# What you will do
The response must consist of the lines below from the one with "white strawberry [523,95,551,128]" through the one with "none -> yellow hat [352,40,402,88]", exactly as they appear and with both ends kept.

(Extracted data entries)
:::

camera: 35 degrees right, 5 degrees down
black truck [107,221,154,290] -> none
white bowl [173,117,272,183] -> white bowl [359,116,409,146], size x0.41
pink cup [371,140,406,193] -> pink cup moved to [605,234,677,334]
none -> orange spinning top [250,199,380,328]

:::

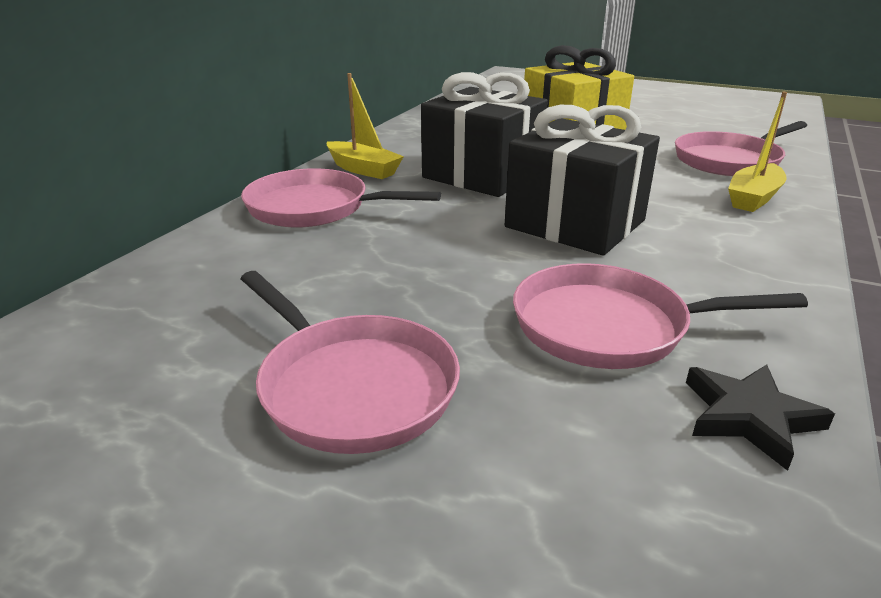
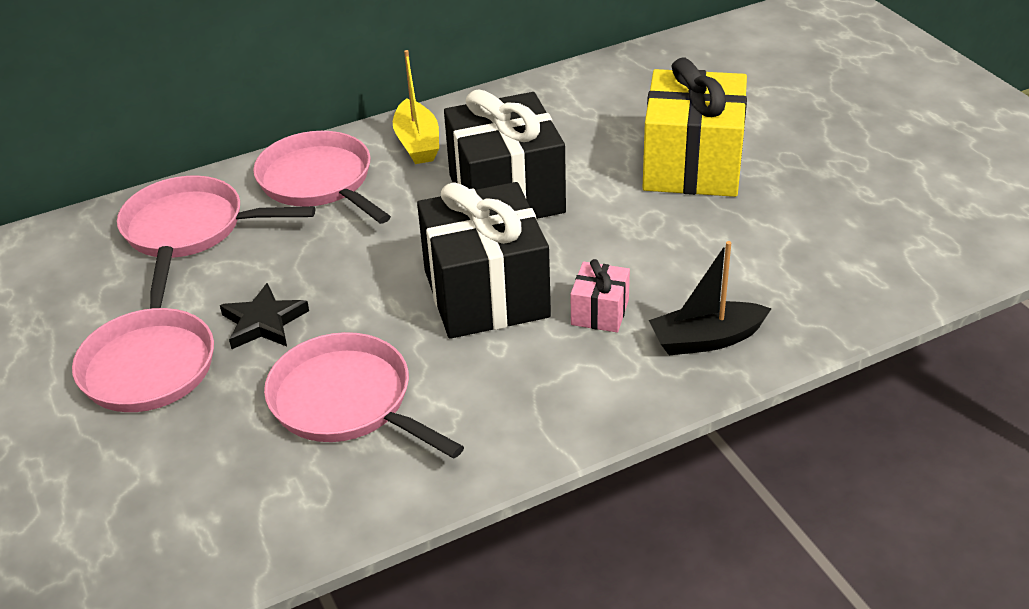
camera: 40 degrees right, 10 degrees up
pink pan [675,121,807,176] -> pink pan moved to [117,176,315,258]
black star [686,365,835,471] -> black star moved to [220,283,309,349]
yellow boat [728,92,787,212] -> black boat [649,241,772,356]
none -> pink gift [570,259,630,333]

:::

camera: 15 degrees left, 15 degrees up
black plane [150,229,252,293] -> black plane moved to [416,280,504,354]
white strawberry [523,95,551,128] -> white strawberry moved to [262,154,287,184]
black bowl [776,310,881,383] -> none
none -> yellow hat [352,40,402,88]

:::

# Response to this task
white strawberry [523,95,551,128] -> white strawberry moved to [262,154,287,184]
black bowl [776,310,881,383] -> none
none -> yellow hat [352,40,402,88]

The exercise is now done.